• ASSIGNMENT:
Among the records that follow, find each line holding the word "relocated" and copy it.

▽

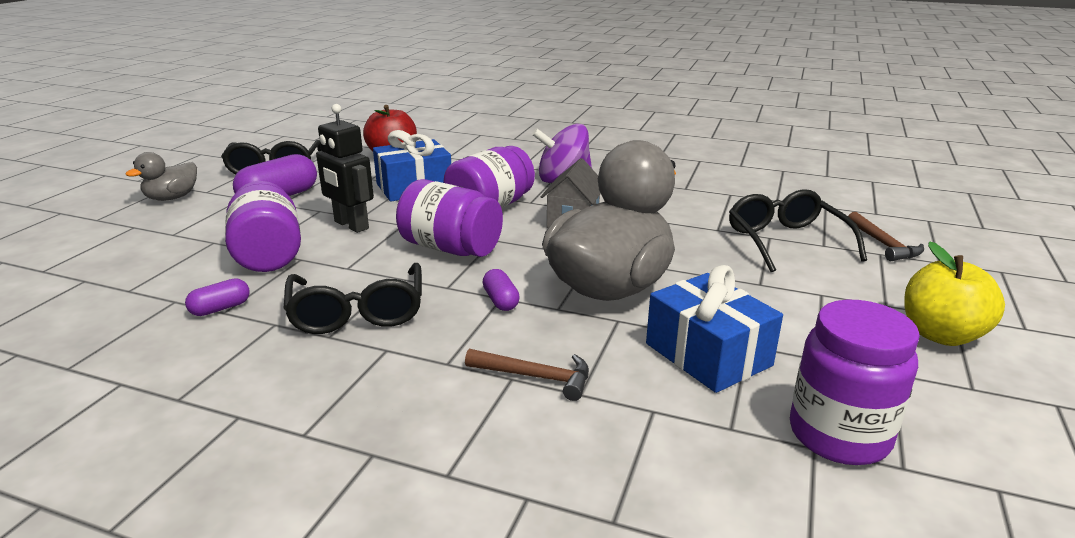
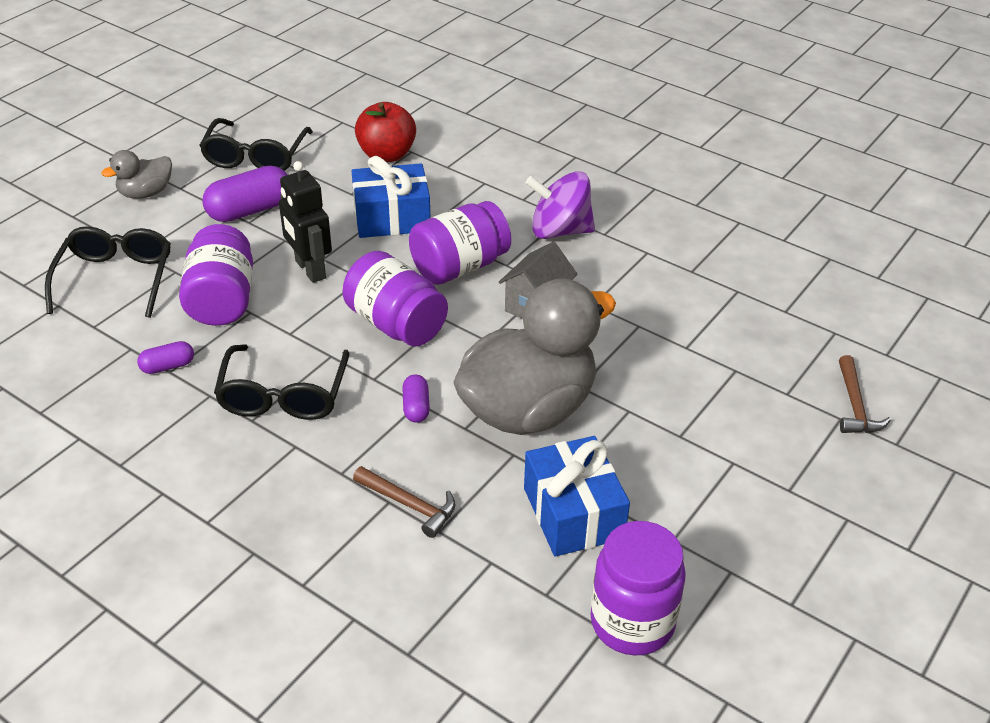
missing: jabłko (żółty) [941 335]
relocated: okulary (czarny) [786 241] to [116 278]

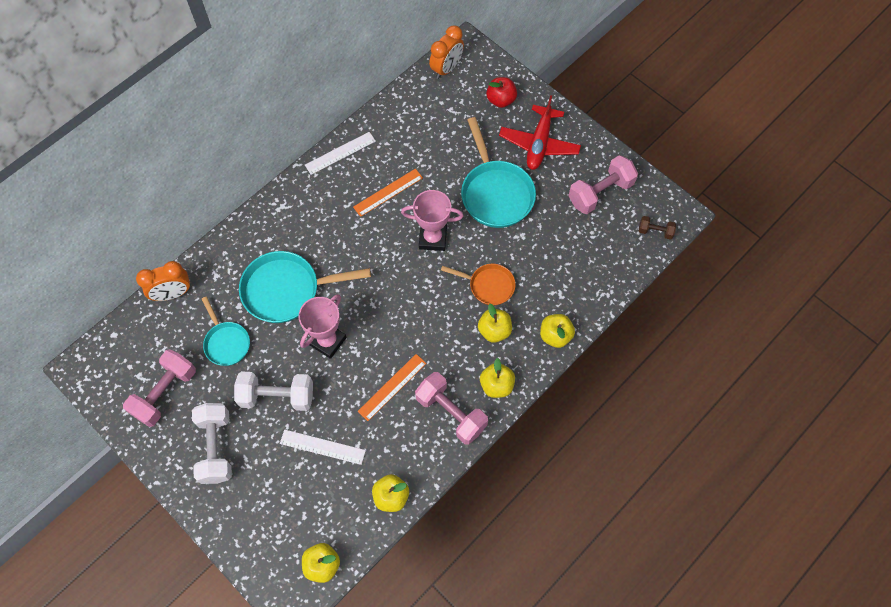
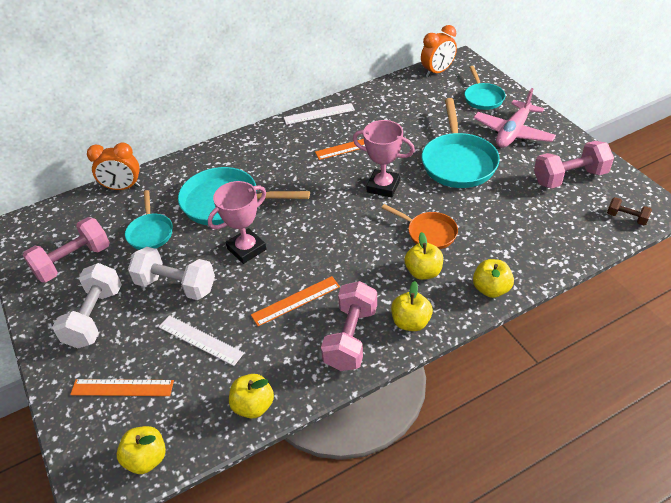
appeared: linijka (pomarańczowy) [122 388]
exchanged: jabłko (czerwony) [501 100] to patelnia (turkusowy) [483 98]
colour: samolot (czerwony) [539 144] to samolot (różowy) [513 132]
spun: hantel (różowy) [451 413] = [351 338] 45 degrees clockwise

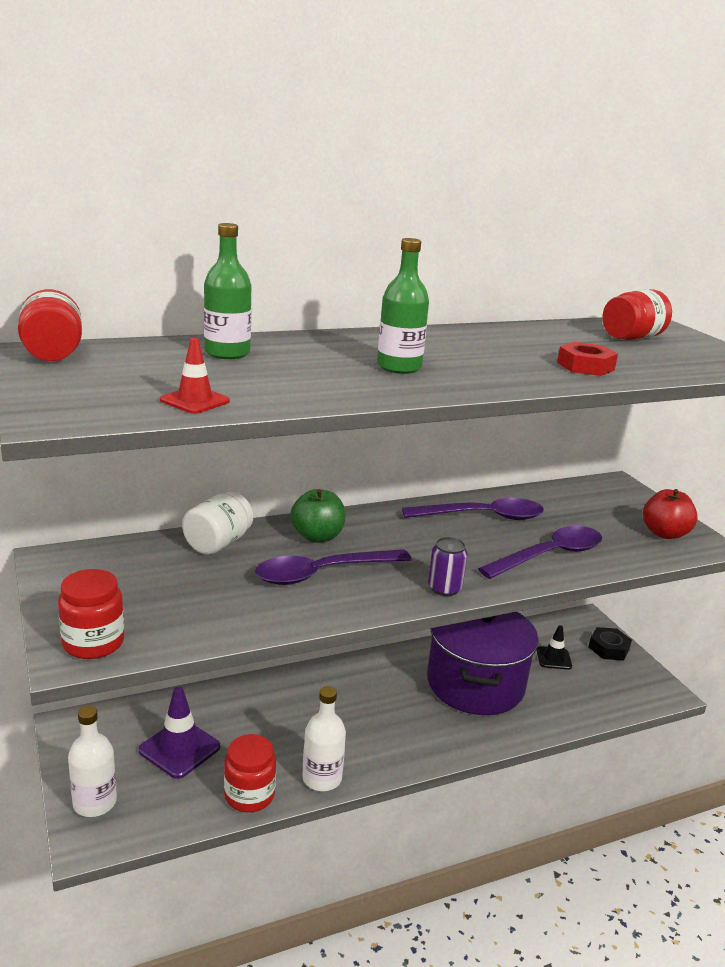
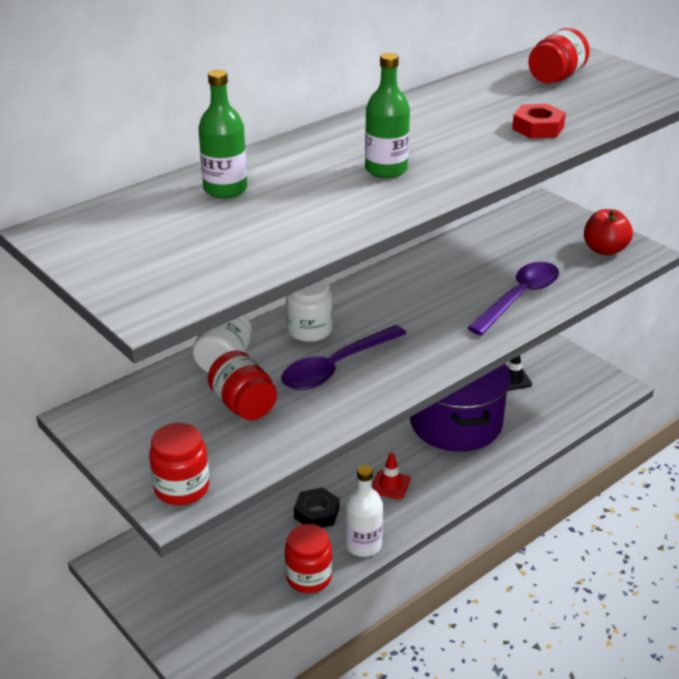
missing: butelka (biały) [95 802]; pachołek (fioletowy) [179 749]; łyżka (fioletowy) [483 516]; puszka (fioletowy) [444 588]
relocated: słoik (czerwony) [53 354] to [243 405]; pachołek (czerwony) [195 401] to [390 485]; nakrętka (czarny) [608 648] to [316 513]
exchanged: jabłko (zielony) [317 536] to słoik (biały) [309 330]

△

• REPLY TO THE EXERCISE:
relocated: okulary (czarny) [786 241] to [116 278]
relocated: słoik (czerwony) [53 354] to [243 405]; pachołek (czerwony) [195 401] to [390 485]; nakrętka (czarny) [608 648] to [316 513]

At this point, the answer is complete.